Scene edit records
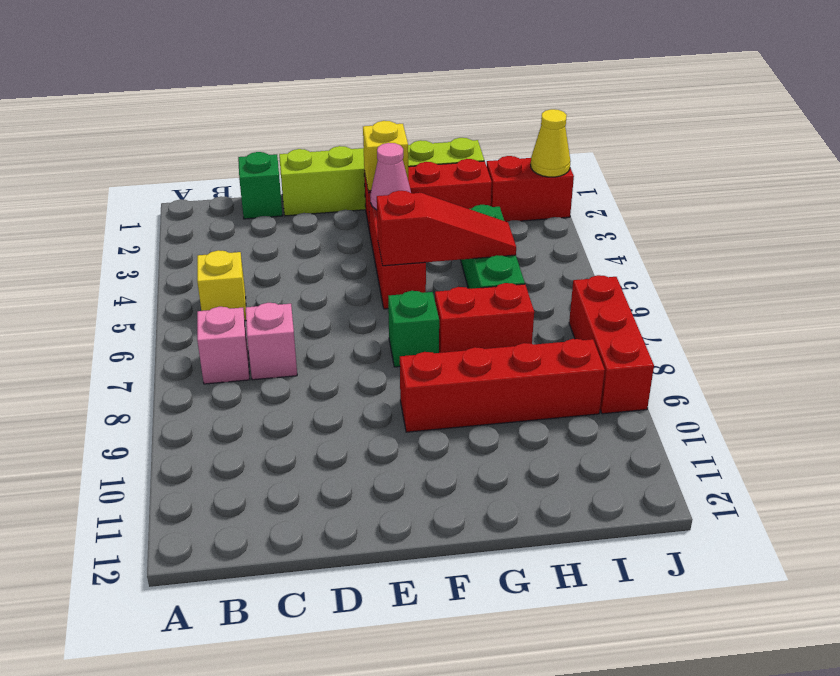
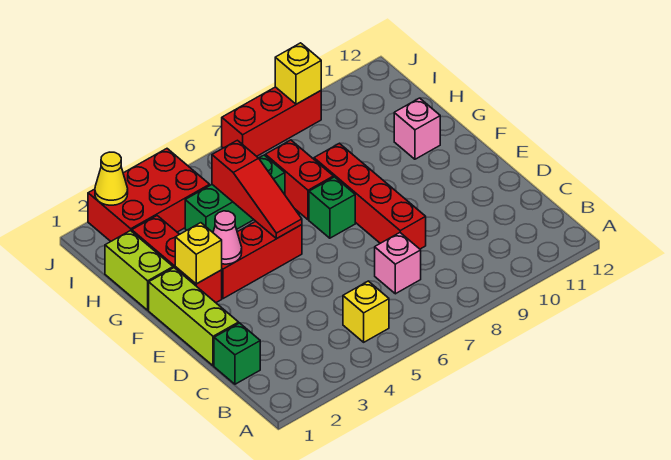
pink 1x1 brick [197,307,250,384] -> pink 1x1 brick moved to [394,98,440,159]
red 1x3 slope [377,191,516,266] -> red 1x3 slope turned to [212,140,302,239]
red 1x4 brick [400,339,605,432] -> red 1x4 brick moved to [314,143,426,249]
red 1x2 brick [487,156,574,222] -> red 2x3 brick [88,149,210,241]
none -> yellow 1x1 brick [275,43,321,104]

* [What you will do] Copy every line of the data that holds the string "brick".

* [Response]
pink 1x1 brick [197,307,250,384] -> pink 1x1 brick moved to [394,98,440,159]
red 1x4 brick [400,339,605,432] -> red 1x4 brick moved to [314,143,426,249]
red 1x2 brick [487,156,574,222] -> red 2x3 brick [88,149,210,241]
none -> yellow 1x1 brick [275,43,321,104]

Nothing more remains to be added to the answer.